▸ **What to do**:
Your answer should be one number: the count of lines in the data below that include "bowling".

(Recorded data)
• • •

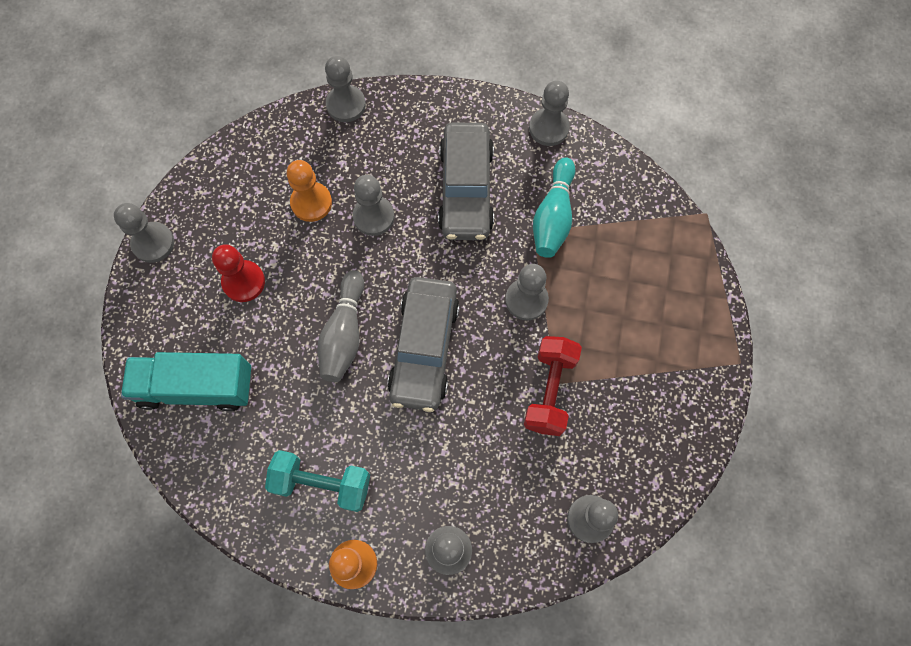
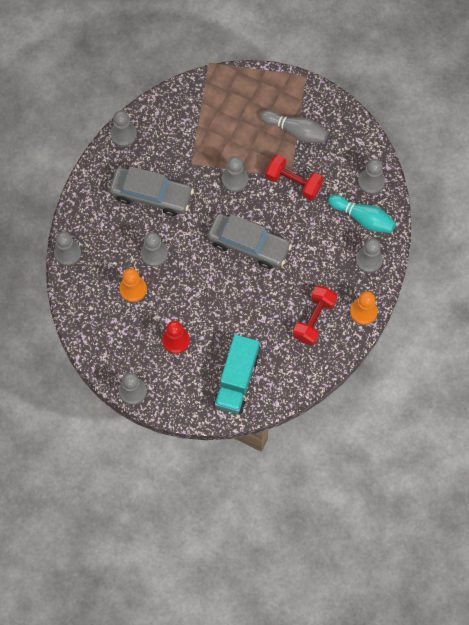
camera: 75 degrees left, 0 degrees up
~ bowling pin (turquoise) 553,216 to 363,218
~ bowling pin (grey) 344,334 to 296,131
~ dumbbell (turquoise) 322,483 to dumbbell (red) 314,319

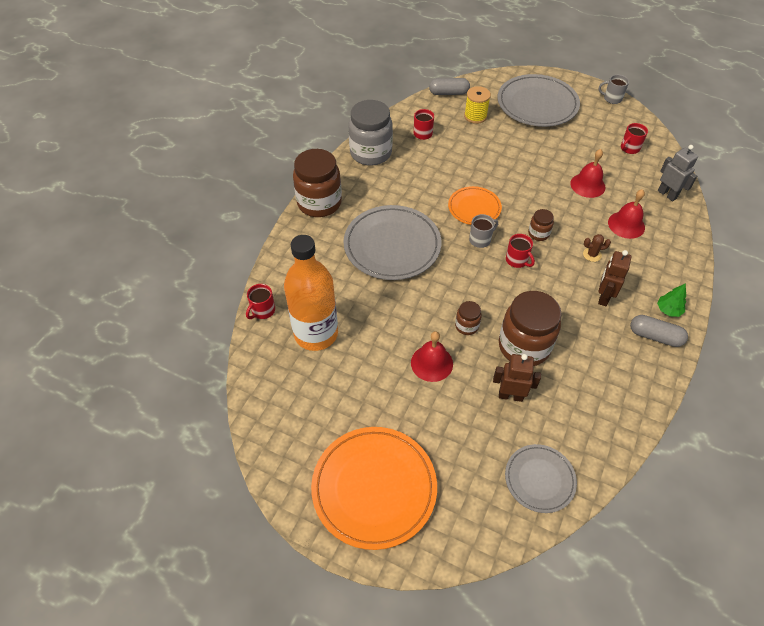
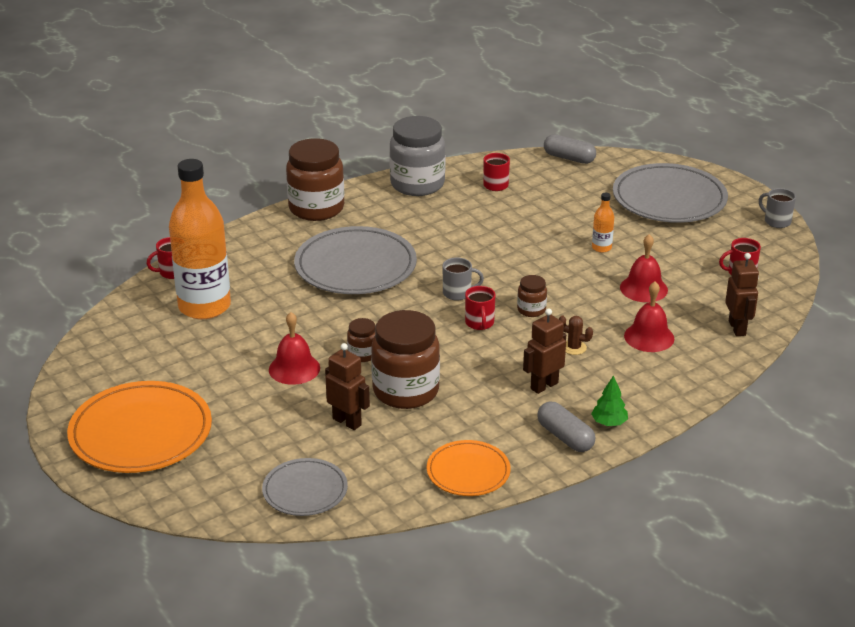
camera: 30 degrees right, 20 degrees down
- spool (yellow) 475,116
~ robot (grey) 667,194 to robot (brown) 737,328
~ plate (orange) 474,208 to 468,472
+ bottle (orange) 601,248

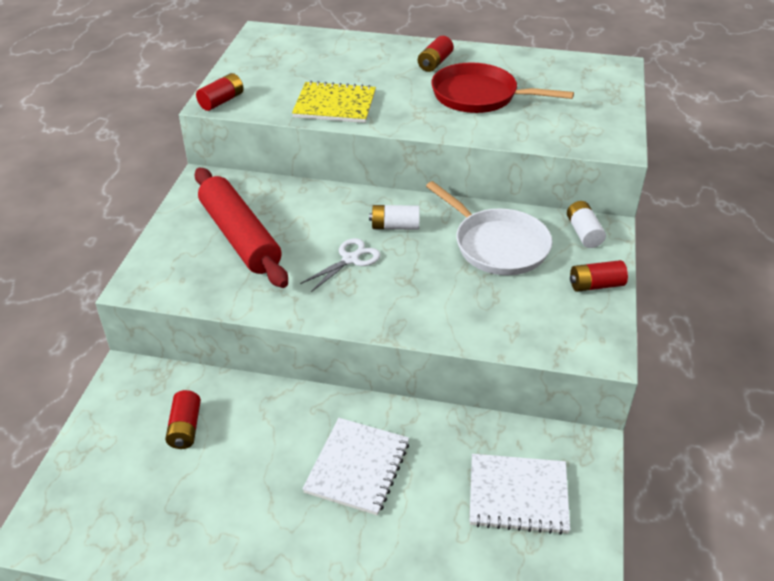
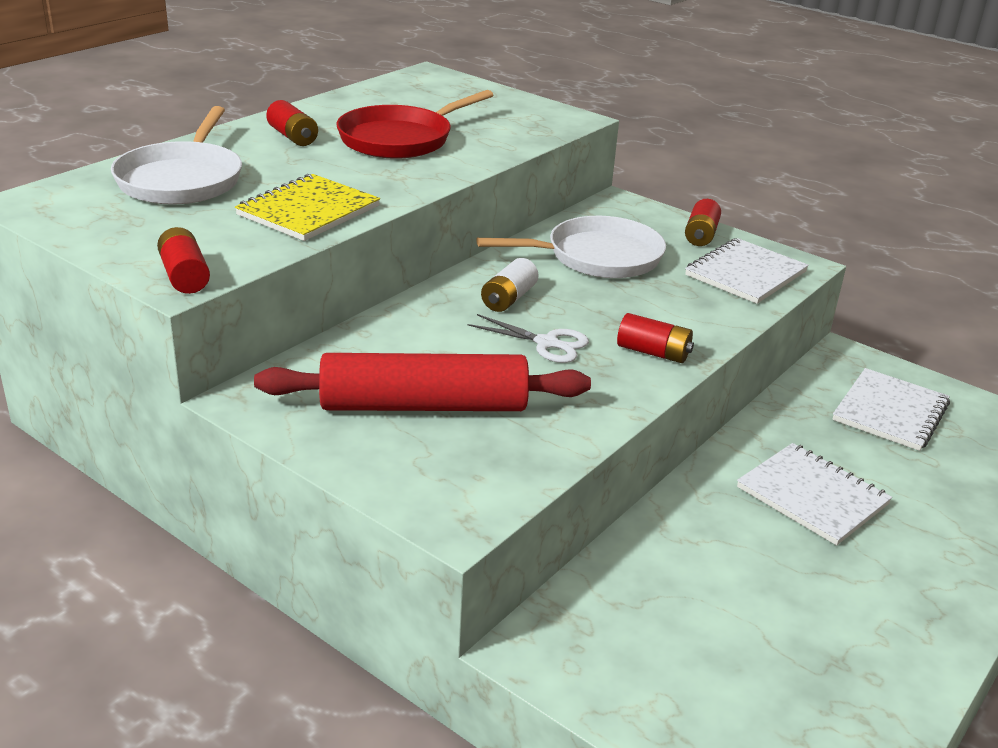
camera: 65 degrees left, 10 degrees down
- battery (white) 583,233
~ scissors (white) 350,259 = 546,343 135 degrees clockwise
~ battery (red) 185,428 to 653,353
+ pan (white) 182,179
+ notebook (white) 745,274

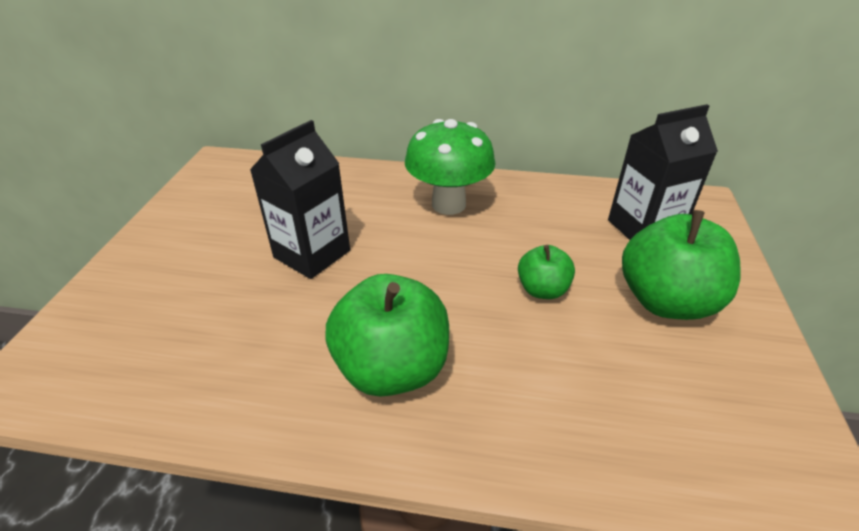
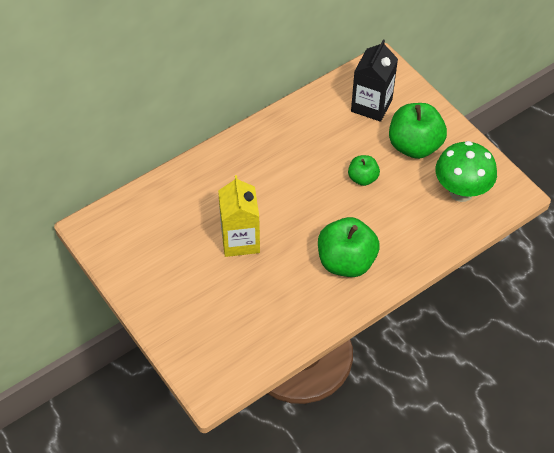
camera: 45 degrees left, 15 degrees up
~ mushroom (green) 448,204 to 461,192
~ carton (black) 312,254 to carton (yellow) 240,240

• • •

▸ **Worked solution**:
2